Data shown

··········

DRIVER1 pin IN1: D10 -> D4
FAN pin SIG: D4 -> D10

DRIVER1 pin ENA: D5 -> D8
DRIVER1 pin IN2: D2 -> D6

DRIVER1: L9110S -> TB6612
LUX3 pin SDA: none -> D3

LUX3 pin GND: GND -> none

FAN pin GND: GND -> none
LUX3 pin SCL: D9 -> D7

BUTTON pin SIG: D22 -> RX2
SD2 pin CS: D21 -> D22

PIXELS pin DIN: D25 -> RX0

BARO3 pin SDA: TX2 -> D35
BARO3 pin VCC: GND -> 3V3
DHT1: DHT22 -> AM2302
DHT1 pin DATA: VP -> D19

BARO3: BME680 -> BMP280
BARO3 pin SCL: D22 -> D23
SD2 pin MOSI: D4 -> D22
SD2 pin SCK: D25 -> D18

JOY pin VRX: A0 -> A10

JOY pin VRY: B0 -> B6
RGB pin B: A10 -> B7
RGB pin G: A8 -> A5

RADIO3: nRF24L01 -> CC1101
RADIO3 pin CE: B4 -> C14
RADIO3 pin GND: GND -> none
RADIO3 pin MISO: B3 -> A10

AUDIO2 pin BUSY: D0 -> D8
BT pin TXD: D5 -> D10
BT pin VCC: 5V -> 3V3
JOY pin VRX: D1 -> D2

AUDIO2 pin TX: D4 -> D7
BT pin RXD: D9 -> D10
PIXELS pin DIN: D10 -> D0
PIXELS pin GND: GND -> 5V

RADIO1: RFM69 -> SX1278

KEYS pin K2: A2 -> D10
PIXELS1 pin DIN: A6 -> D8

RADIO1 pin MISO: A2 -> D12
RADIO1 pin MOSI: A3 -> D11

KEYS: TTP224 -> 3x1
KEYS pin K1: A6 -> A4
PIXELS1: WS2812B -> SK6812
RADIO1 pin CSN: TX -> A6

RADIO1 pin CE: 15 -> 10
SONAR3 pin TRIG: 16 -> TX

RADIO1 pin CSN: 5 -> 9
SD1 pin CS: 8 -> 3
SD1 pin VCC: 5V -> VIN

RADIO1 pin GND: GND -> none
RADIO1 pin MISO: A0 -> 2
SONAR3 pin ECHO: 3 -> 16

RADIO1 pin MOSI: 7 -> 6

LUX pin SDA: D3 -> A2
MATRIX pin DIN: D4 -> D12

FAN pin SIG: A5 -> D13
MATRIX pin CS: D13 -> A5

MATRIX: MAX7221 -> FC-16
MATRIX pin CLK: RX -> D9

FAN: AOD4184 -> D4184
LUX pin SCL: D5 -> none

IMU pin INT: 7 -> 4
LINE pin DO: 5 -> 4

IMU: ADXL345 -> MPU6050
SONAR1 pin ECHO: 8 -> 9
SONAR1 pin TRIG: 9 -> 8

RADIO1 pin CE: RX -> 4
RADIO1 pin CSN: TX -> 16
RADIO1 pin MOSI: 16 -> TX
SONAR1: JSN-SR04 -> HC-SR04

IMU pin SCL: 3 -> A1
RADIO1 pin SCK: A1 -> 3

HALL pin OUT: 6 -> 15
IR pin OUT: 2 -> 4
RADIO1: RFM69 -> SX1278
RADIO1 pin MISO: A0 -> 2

··········

The problem
Exactly as written, give the records again.

Exercise answer
DRIVER1 pin IN1: D10 -> D4
FAN pin SIG: D4 -> D10

DRIVER1 pin ENA: D5 -> D8
DRIVER1 pin IN2: D2 -> D6

DRIVER1: L9110S -> TB6612
LUX3 pin SDA: none -> D3

LUX3 pin GND: GND -> none

FAN pin GND: GND -> none
LUX3 pin SCL: D9 -> D7

BUTTON pin SIG: D22 -> RX2
SD2 pin CS: D21 -> D22

PIXELS pin DIN: D25 -> RX0

BARO3 pin SDA: TX2 -> D35
BARO3 pin VCC: GND -> 3V3
DHT1: DHT22 -> AM2302
DHT1 pin DATA: VP -> D19

BARO3: BME680 -> BMP280
BARO3 pin SCL: D22 -> D23
SD2 pin MOSI: D4 -> D22
SD2 pin SCK: D25 -> D18

JOY pin VRX: A0 -> A10

JOY pin VRY: B0 -> B6
RGB pin B: A10 -> B7
RGB pin G: A8 -> A5

RADIO3: nRF24L01 -> CC1101
RADIO3 pin CE: B4 -> C14
RADIO3 pin GND: GND -> none
RADIO3 pin MISO: B3 -> A10

AUDIO2 pin BUSY: D0 -> D8
BT pin TXD: D5 -> D10
BT pin VCC: 5V -> 3V3
JOY pin VRX: D1 -> D2

AUDIO2 pin TX: D4 -> D7
BT pin RXD: D9 -> D10
PIXELS pin DIN: D10 -> D0
PIXELS pin GND: GND -> 5V

RADIO1: RFM69 -> SX1278

KEYS pin K2: A2 -> D10
PIXELS1 pin DIN: A6 -> D8

RADIO1 pin MISO: A2 -> D12
RADIO1 pin MOSI: A3 -> D11

KEYS: TTP224 -> 3x1
KEYS pin K1: A6 -> A4
PIXELS1: WS2812B -> SK6812
RADIO1 pin CSN: TX -> A6

RADIO1 pin CE: 15 -> 10
SONAR3 pin TRIG: 16 -> TX

RADIO1 pin CSN: 5 -> 9
SD1 pin CS: 8 -> 3
SD1 pin VCC: 5V -> VIN

RADIO1 pin GND: GND -> none
RADIO1 pin MISO: A0 -> 2
SONAR3 pin ECHO: 3 -> 16

RADIO1 pin MOSI: 7 -> 6

LUX pin SDA: D3 -> A2
MATRIX pin DIN: D4 -> D12

FAN pin SIG: A5 -> D13
MATRIX pin CS: D13 -> A5

MATRIX: MAX7221 -> FC-16
MATRIX pin CLK: RX -> D9

FAN: AOD4184 -> D4184
LUX pin SCL: D5 -> none

IMU pin INT: 7 -> 4
LINE pin DO: 5 -> 4

IMU: ADXL345 -> MPU6050
SONAR1 pin ECHO: 8 -> 9
SONAR1 pin TRIG: 9 -> 8

RADIO1 pin CE: RX -> 4
RADIO1 pin CSN: TX -> 16
RADIO1 pin MOSI: 16 -> TX
SONAR1: JSN-SR04 -> HC-SR04

IMU pin SCL: 3 -> A1
RADIO1 pin SCK: A1 -> 3

HALL pin OUT: 6 -> 15
IR pin OUT: 2 -> 4
RADIO1: RFM69 -> SX1278
RADIO1 pin MISO: A0 -> 2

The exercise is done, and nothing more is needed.